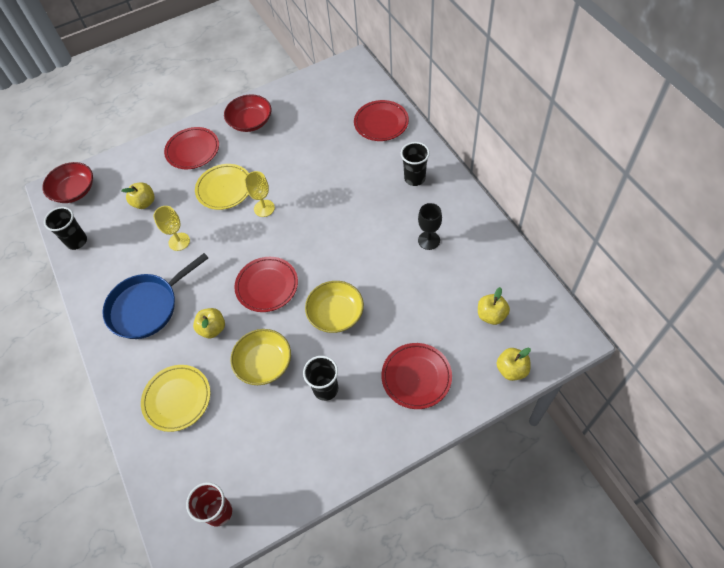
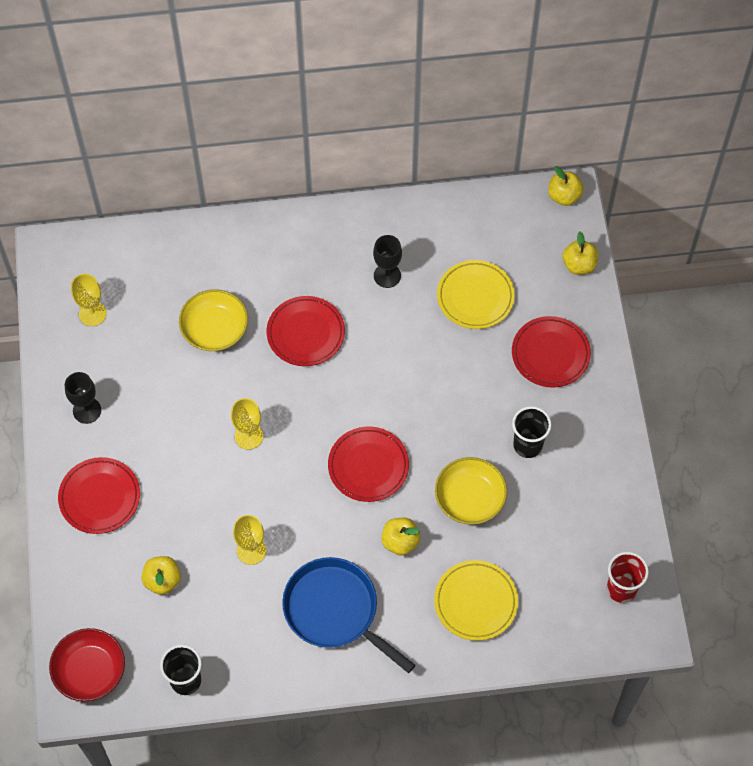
camera: 75 degrees left, 5 degrees up
(147, 307) = (334, 610): blue pan -> blue pan turned 150 degrees clockwise
(224, 189) = (191, 474): yellow plate -> yellow plate (475, 297)
(250, 122) = (87, 410): red bowl -> black goblet
(319, 98) = (92, 313): none -> yellow goblet
(336, 314) = (440, 405): yellow bowl -> yellow bowl (215, 329)
(381, 123) = (180, 257): red plate -> red plate (306, 333)
(414, 178) = (290, 255): black cup -> none
(491, 315) = (510, 256): yellow apple -> yellow apple (564, 196)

[Work to be completed]:
From the line with "(224, 189) = (191, 474): yellow" to the end of the listing above, set down every line exactly as it appears, both ends included.

[Answer space]:
(224, 189) = (191, 474): yellow plate -> yellow plate (475, 297)
(250, 122) = (87, 410): red bowl -> black goblet
(319, 98) = (92, 313): none -> yellow goblet
(336, 314) = (440, 405): yellow bowl -> yellow bowl (215, 329)
(381, 123) = (180, 257): red plate -> red plate (306, 333)
(414, 178) = (290, 255): black cup -> none
(491, 315) = (510, 256): yellow apple -> yellow apple (564, 196)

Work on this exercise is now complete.